Content starts
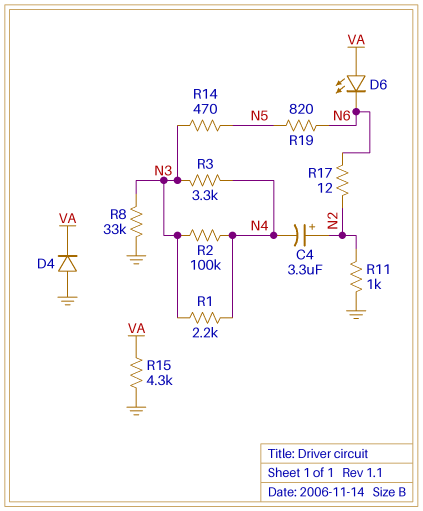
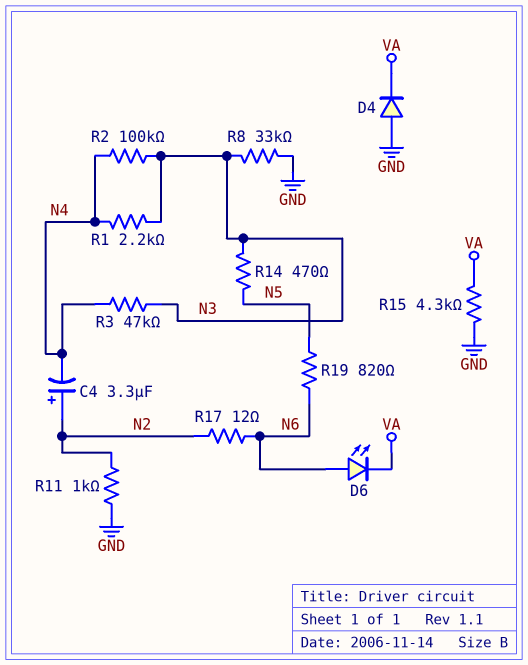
D6: LED (A VA, K N6) -> LED (A N6, K VA)
R3: 3.3k (N3, N4) -> 47k (N3, N4)

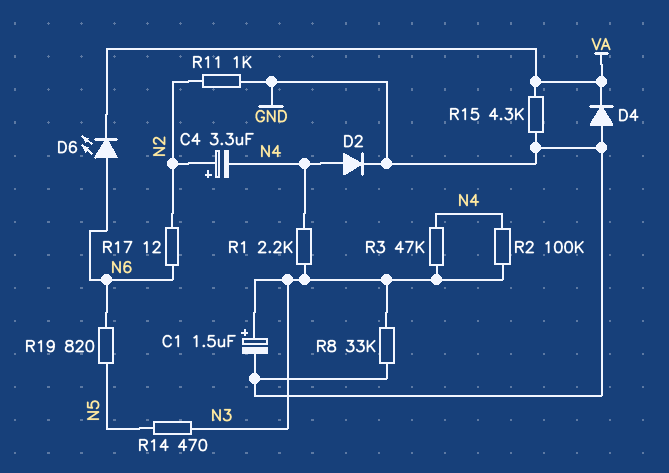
C1: none -> 1.5uF (plus N3, minus GND)
D2: none -> diode (A N4, K GND)

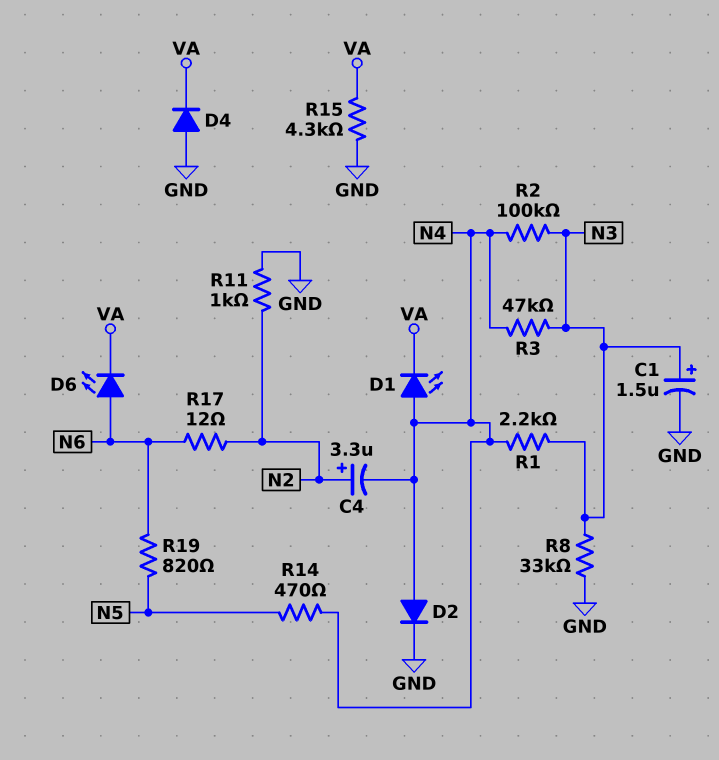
D1: none -> LED (A N4, K VA)
R14: 470 (N3, N5) -> 470 (N4, N5)

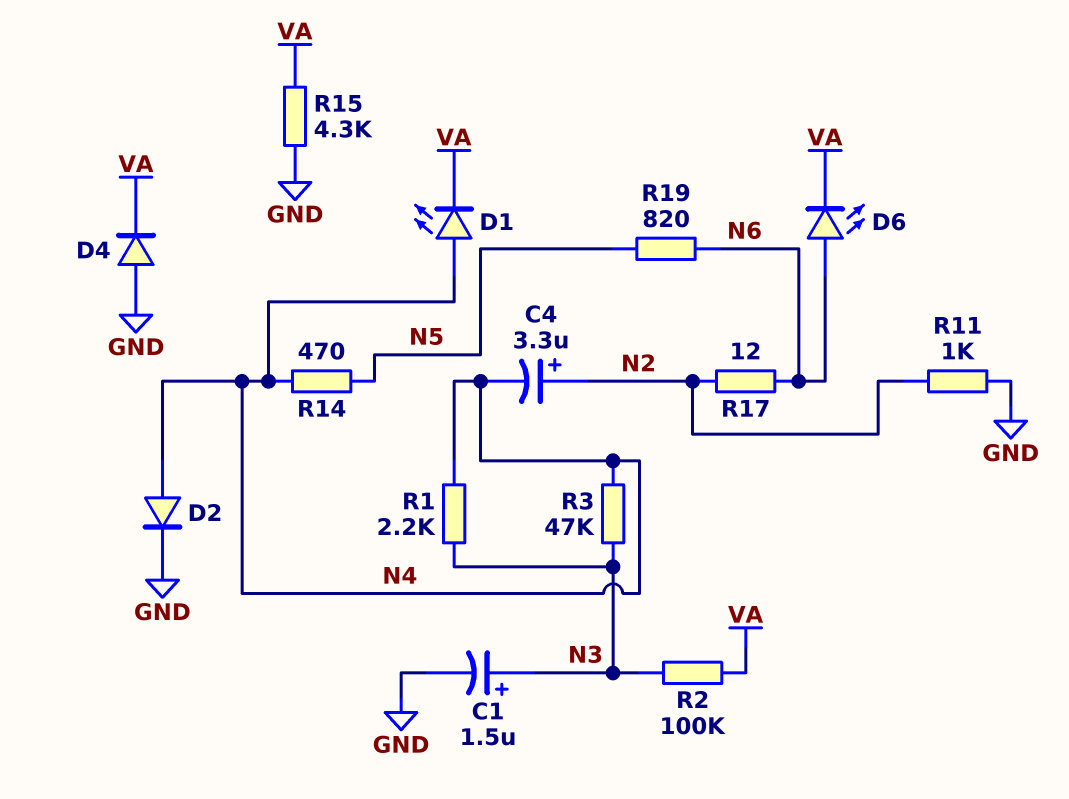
R2: 100k (N3, N4) -> 100k (N3, VA)
R8: 33k (GND, N3) -> none

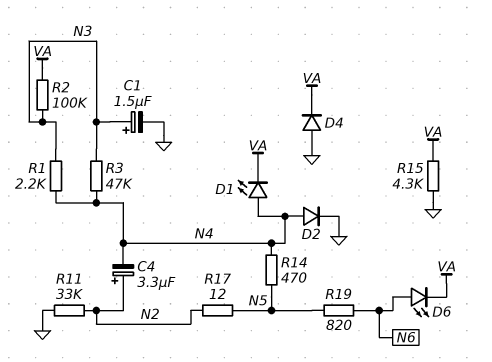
R11: 1k (GND, N2) -> 33k (GND, N2)
R17: 12 (N2, N6) -> 12 (N2, N5)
Content ends
> **What you should do**
Pictures in the records above are to be left out of an otherwise exact copy.

> **Reply to the exercise**
D6: LED (A VA, K N6) -> LED (A N6, K VA)
R3: 3.3k (N3, N4) -> 47k (N3, N4)

C1: none -> 1.5uF (plus N3, minus GND)
D2: none -> diode (A N4, K GND)

D1: none -> LED (A N4, K VA)
R14: 470 (N3, N5) -> 470 (N4, N5)

R2: 100k (N3, N4) -> 100k (N3, VA)
R8: 33k (GND, N3) -> none

R11: 1k (GND, N2) -> 33k (GND, N2)
R17: 12 (N2, N6) -> 12 (N2, N5)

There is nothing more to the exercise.